- What the task requires: Nothing after the line with "IC2 pin GND: +3V3 -> GND" belongs in the copy; extract the lines below from the top through that line, pictures left out.

Modification records:
§ §

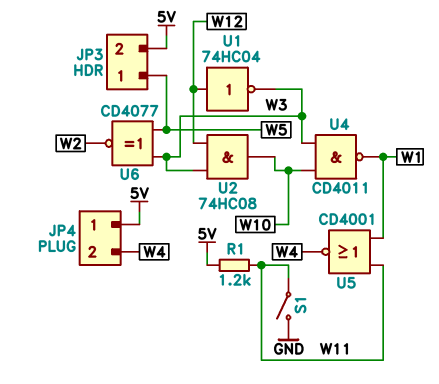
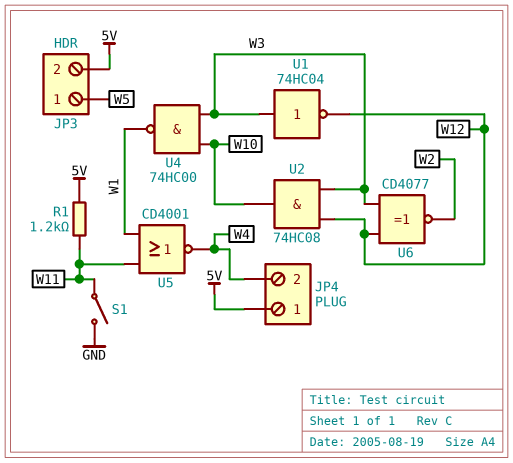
U1: NOT 74HC04 (in W12, out W3) -> NOT 74HC04 (in W3, out W12)
U4: NAND CD4011 (in W3, in W10, out W1) -> NAND 74HC00 (in W3, in W10, out W1)
U6: XNOR CD4077 (in W3, in W5, out W2) -> XNOR CD4077 (in W3, in W12, out W2)

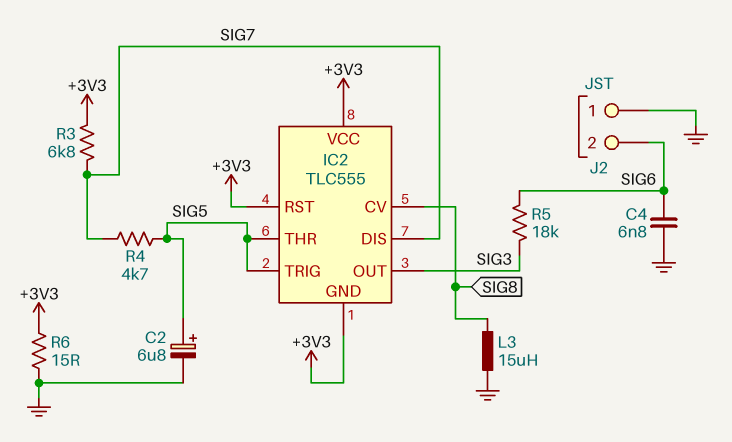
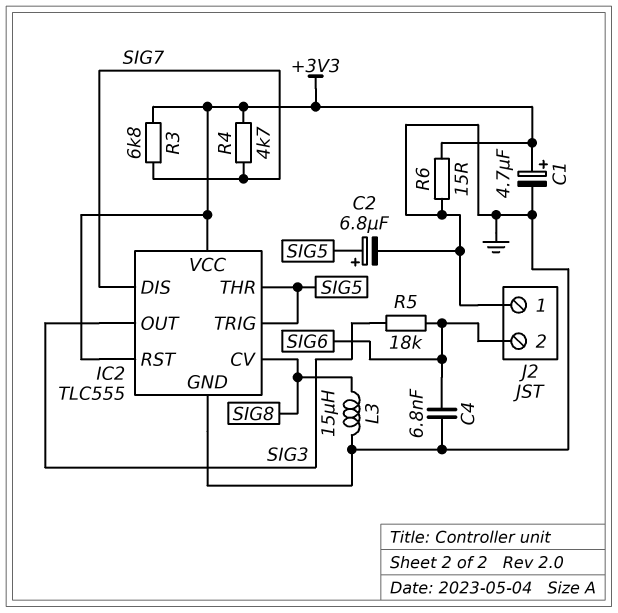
C1: none -> 4.7uF (plus +3V3, minus GND)
IC2 pin GND: +3V3 -> GND
R4: 4.7k (SIG5, SIG7) -> 4.7k (+3V3, SIG7)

§ §

- Finished exercise:
U1: NOT 74HC04 (in W12, out W3) -> NOT 74HC04 (in W3, out W12)
U4: NAND CD4011 (in W3, in W10, out W1) -> NAND 74HC00 (in W3, in W10, out W1)
U6: XNOR CD4077 (in W3, in W5, out W2) -> XNOR CD4077 (in W3, in W12, out W2)

C1: none -> 4.7uF (plus +3V3, minus GND)
IC2 pin GND: +3V3 -> GND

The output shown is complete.